[[ Supplied information open ]]

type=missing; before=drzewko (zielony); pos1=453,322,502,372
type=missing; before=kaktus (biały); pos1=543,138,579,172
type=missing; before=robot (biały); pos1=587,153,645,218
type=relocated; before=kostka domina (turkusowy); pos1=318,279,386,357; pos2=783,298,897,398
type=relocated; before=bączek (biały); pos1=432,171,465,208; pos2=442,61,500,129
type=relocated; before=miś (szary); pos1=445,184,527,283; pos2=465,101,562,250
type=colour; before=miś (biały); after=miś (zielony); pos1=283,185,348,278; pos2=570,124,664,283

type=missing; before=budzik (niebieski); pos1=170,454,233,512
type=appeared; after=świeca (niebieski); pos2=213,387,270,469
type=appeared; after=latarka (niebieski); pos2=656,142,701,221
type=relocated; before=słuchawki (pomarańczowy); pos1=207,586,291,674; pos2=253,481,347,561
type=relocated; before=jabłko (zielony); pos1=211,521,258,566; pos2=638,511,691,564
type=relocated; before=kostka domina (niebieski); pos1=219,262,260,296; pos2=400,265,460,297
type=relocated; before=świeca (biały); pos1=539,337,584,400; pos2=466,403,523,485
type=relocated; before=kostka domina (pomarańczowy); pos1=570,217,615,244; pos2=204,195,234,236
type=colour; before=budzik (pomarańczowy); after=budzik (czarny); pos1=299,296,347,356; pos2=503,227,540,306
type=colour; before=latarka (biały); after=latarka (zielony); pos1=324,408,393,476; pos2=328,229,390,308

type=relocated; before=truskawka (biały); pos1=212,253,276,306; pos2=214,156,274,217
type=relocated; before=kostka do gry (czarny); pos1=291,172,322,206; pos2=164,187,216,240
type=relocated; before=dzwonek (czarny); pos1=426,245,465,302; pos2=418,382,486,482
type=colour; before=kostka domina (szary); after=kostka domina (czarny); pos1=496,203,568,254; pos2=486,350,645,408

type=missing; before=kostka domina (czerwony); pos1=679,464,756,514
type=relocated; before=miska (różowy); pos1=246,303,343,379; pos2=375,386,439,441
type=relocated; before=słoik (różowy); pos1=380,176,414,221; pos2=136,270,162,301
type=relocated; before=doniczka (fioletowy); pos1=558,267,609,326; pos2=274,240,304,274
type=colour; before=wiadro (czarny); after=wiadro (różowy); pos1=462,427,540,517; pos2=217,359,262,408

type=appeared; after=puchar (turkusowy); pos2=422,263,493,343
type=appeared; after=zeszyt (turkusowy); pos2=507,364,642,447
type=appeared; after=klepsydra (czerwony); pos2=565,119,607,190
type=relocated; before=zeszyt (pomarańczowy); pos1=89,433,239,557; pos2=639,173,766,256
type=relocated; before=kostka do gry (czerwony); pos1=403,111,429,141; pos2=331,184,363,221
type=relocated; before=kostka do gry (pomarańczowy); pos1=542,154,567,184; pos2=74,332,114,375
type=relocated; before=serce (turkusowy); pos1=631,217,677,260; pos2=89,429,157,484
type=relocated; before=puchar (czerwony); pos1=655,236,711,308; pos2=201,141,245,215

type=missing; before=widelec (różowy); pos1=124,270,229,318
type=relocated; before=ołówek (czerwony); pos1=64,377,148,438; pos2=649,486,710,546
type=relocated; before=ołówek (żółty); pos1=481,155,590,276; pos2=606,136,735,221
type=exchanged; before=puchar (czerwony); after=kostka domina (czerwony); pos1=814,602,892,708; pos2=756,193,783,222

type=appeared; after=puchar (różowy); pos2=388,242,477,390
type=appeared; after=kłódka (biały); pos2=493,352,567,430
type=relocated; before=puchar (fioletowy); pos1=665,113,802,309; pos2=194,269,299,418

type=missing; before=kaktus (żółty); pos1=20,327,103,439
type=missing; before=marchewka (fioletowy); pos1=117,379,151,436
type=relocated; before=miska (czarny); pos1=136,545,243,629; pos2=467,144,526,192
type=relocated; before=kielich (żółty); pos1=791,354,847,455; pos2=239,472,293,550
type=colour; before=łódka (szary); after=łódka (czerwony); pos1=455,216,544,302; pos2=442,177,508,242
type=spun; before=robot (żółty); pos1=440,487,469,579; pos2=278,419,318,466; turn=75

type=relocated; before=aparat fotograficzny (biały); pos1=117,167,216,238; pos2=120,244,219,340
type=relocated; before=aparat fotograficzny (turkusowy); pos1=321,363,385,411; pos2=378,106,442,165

[[ Supplied information closed ]]

Exercise directions
Emit, unaltered, the lines from the top of the listing down through the line that holds "type=relocated; before=miś (szary);"; emit nothing else.

Result below
type=missing; before=drzewko (zielony); pos1=453,322,502,372
type=missing; before=kaktus (biały); pos1=543,138,579,172
type=missing; before=robot (biały); pos1=587,153,645,218
type=relocated; before=kostka domina (turkusowy); pos1=318,279,386,357; pos2=783,298,897,398
type=relocated; before=bączek (biały); pos1=432,171,465,208; pos2=442,61,500,129
type=relocated; before=miś (szary); pos1=445,184,527,283; pos2=465,101,562,250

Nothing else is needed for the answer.